A line qualifies if it holds the string "yellow". Copy every qualifying line from the records.
******
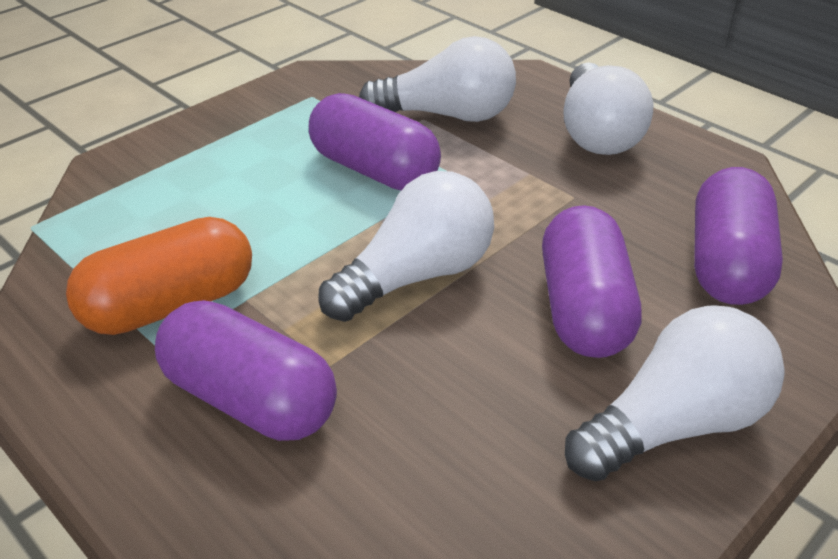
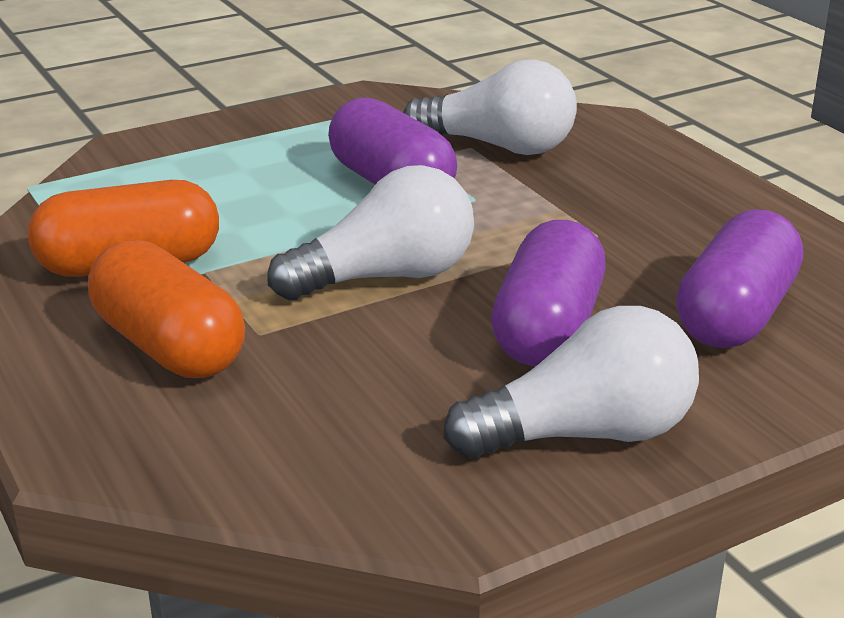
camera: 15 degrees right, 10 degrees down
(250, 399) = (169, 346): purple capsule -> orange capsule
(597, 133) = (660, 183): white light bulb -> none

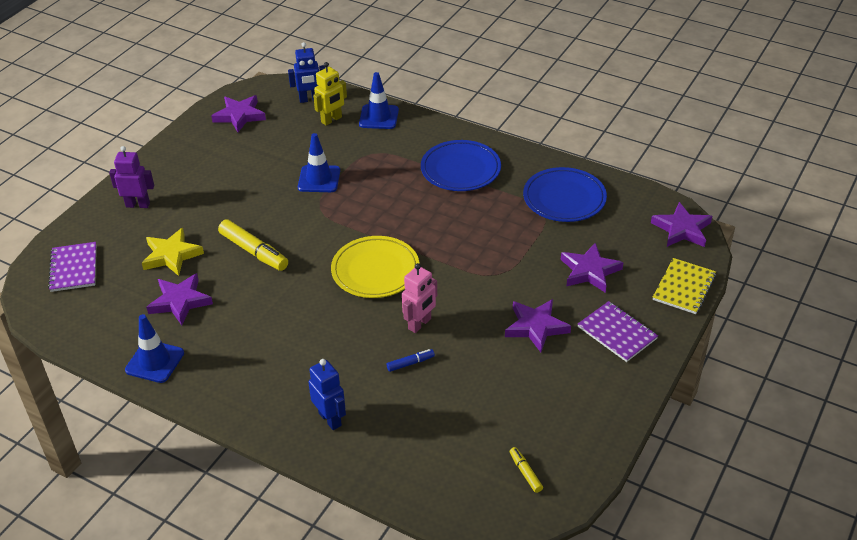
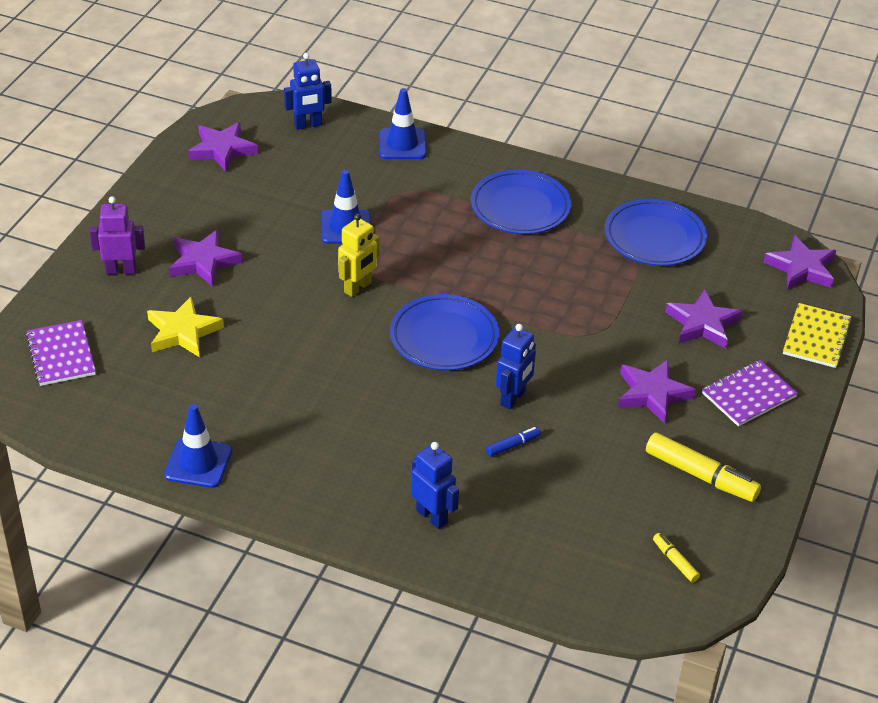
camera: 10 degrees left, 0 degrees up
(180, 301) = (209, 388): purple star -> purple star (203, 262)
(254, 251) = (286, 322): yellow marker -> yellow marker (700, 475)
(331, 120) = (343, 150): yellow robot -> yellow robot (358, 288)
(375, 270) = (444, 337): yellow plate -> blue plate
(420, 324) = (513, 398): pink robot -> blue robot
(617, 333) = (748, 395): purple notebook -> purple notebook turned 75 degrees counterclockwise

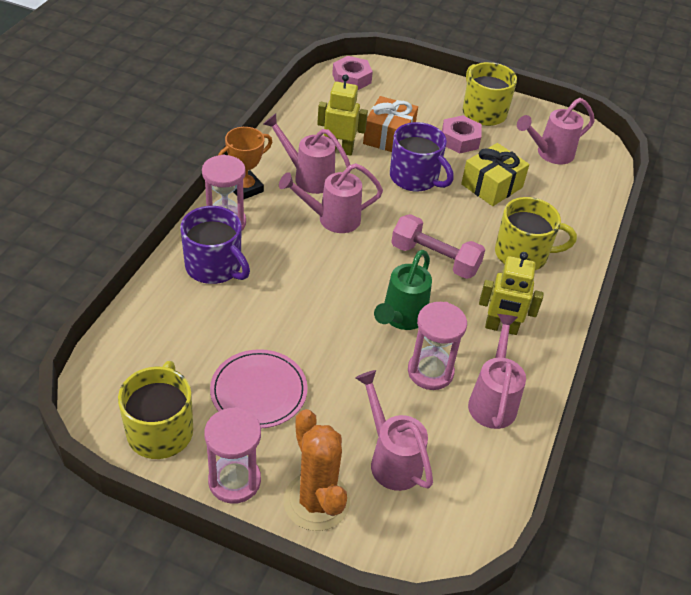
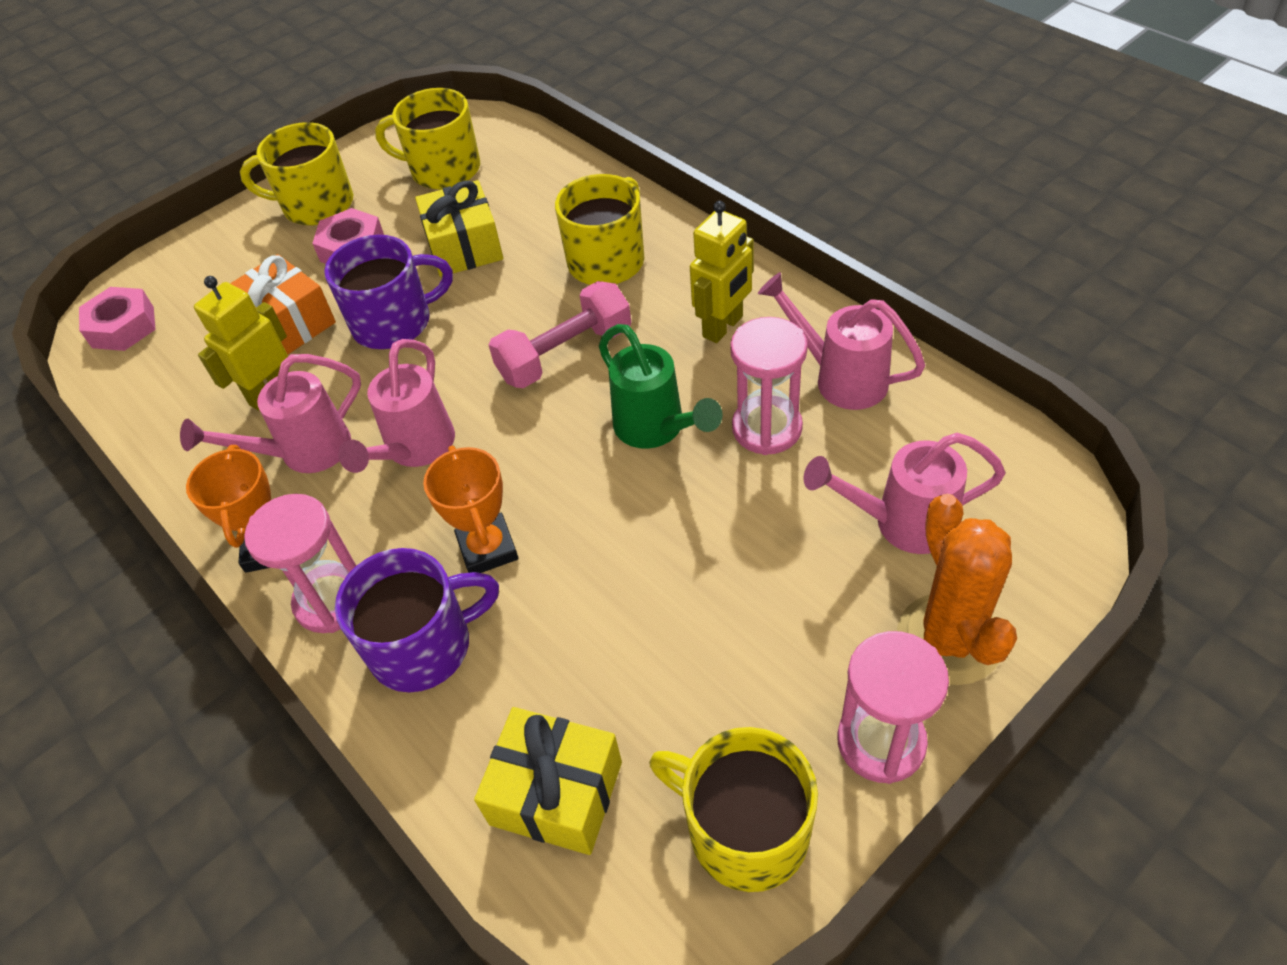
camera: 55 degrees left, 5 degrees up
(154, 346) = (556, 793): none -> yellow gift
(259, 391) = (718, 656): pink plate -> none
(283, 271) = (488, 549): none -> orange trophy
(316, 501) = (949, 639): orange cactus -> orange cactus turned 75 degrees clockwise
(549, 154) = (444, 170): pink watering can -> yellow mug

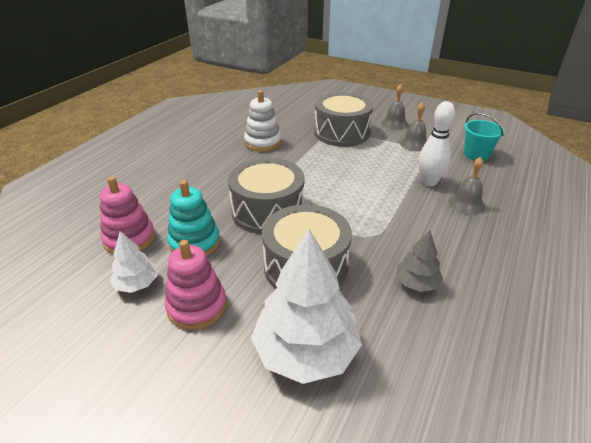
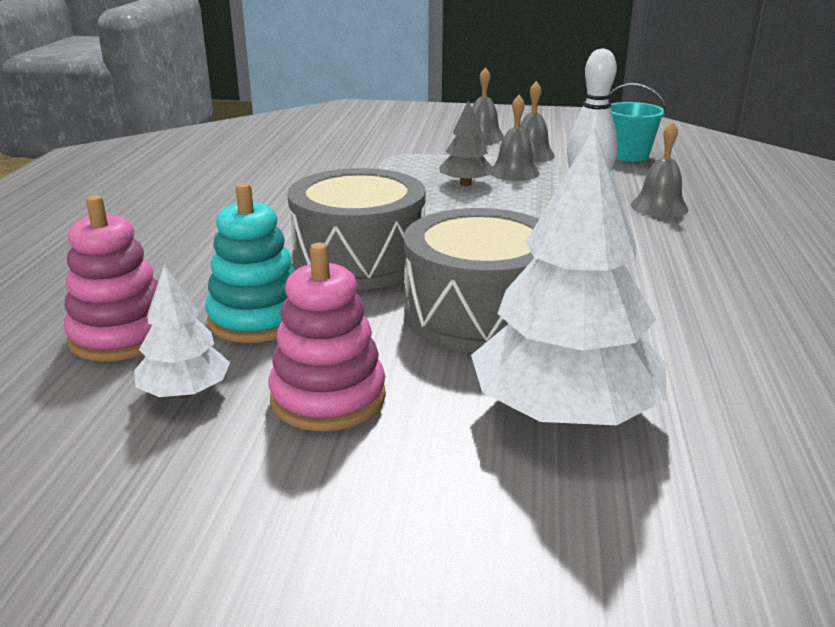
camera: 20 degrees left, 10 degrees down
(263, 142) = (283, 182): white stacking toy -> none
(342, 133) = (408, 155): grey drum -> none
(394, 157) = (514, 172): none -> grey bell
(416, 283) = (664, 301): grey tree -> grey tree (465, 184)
******
__Task solution__.
(254, 251) = (286, 322): yellow marker -> yellow marker (700, 475)
(331, 120) = (343, 150): yellow robot -> yellow robot (358, 288)
(375, 270) = (444, 337): yellow plate -> blue plate
(154, 346) = (556, 793): none -> yellow gift
(549, 154) = (444, 170): pink watering can -> yellow mug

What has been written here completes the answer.